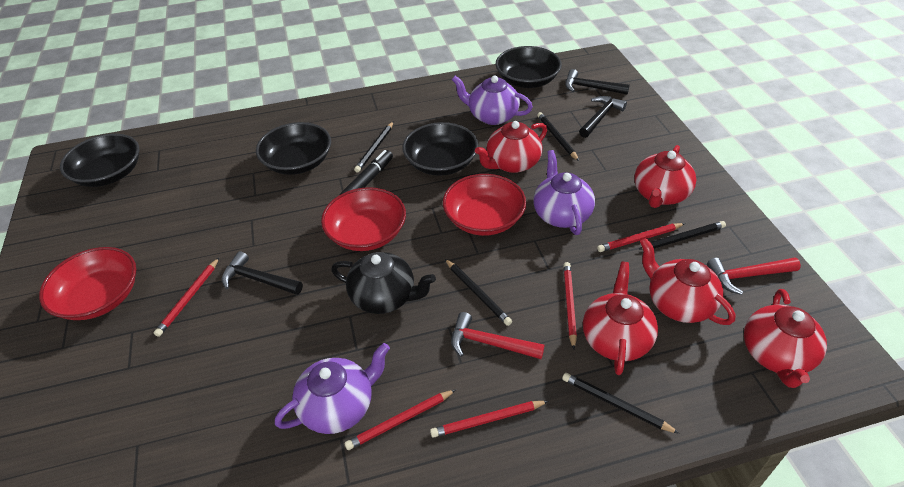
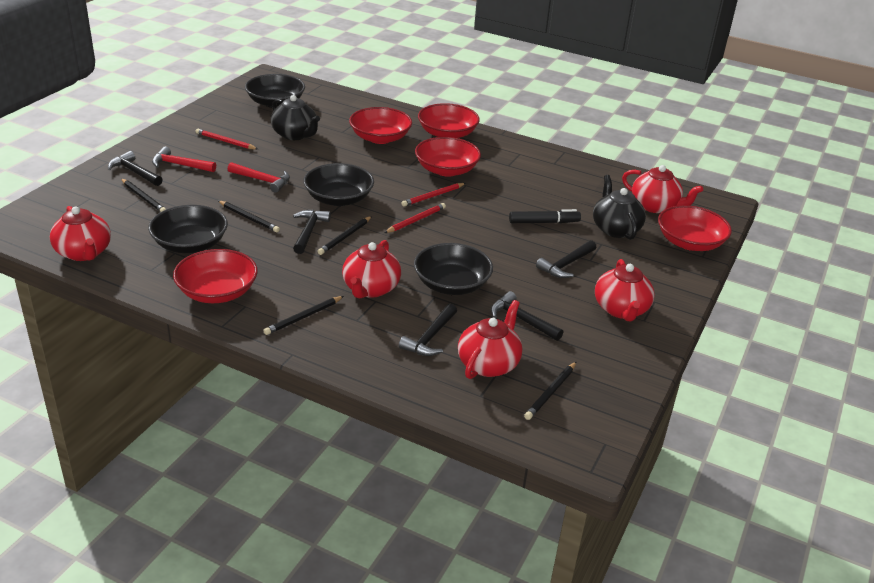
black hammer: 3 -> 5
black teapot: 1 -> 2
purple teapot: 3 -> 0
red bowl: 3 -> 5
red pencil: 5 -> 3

--

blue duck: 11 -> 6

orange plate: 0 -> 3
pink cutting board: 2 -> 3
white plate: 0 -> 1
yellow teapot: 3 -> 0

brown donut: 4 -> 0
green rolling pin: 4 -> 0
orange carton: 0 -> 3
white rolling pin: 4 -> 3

Aim of the task:
Would you print exactly, and only, the lines of the data above from the line with "blue duck: 11 -> 6" through the line with "white rolling pin: 4 -> 3", inclusive?

Result of this task:
blue duck: 11 -> 6

orange plate: 0 -> 3
pink cutting board: 2 -> 3
white plate: 0 -> 1
yellow teapot: 3 -> 0

brown donut: 4 -> 0
green rolling pin: 4 -> 0
orange carton: 0 -> 3
white rolling pin: 4 -> 3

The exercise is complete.